Print every line below that comes at or after the line containing "The white_hammer ended", exactly as written.

>>>

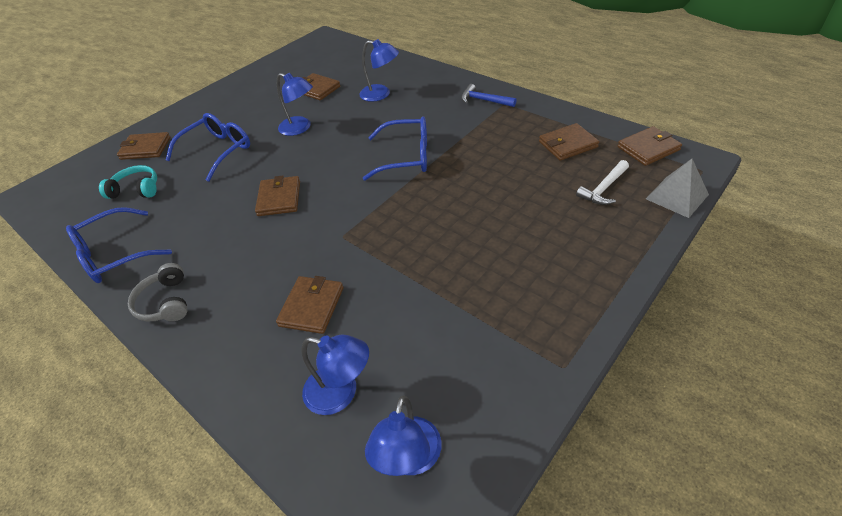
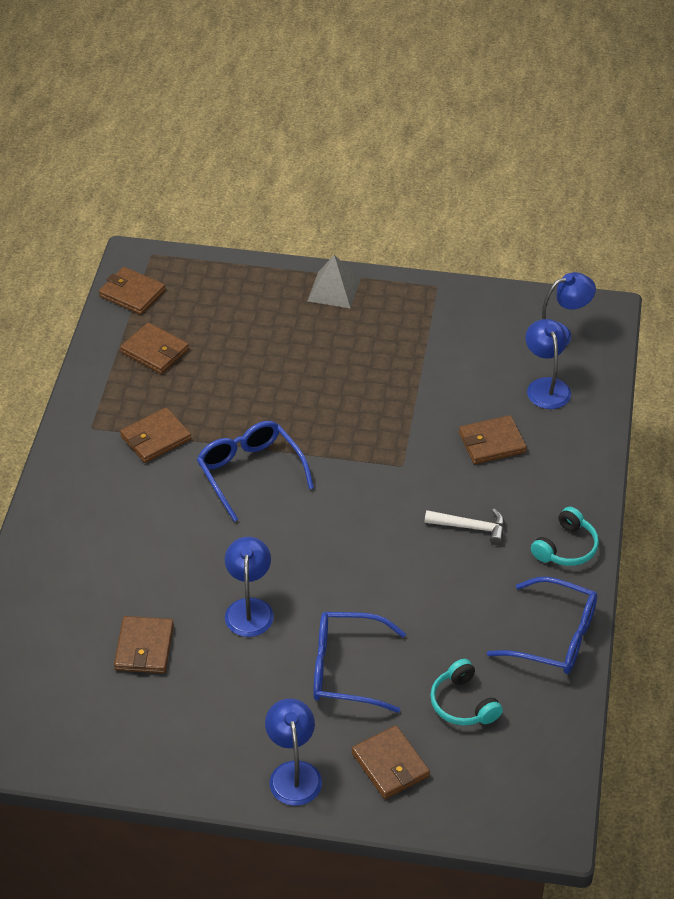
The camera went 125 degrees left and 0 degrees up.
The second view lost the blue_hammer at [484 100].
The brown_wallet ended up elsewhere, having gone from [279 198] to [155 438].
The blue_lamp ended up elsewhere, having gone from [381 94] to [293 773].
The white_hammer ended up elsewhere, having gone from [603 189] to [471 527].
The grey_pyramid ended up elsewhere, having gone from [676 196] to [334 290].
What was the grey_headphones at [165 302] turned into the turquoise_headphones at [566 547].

<<<

Response area =
The white_hammer ended up elsewhere, having gone from [603 189] to [471 527].
The grey_pyramid ended up elsewhere, having gone from [676 196] to [334 290].
What was the grey_headphones at [165 302] turned into the turquoise_headphones at [566 547].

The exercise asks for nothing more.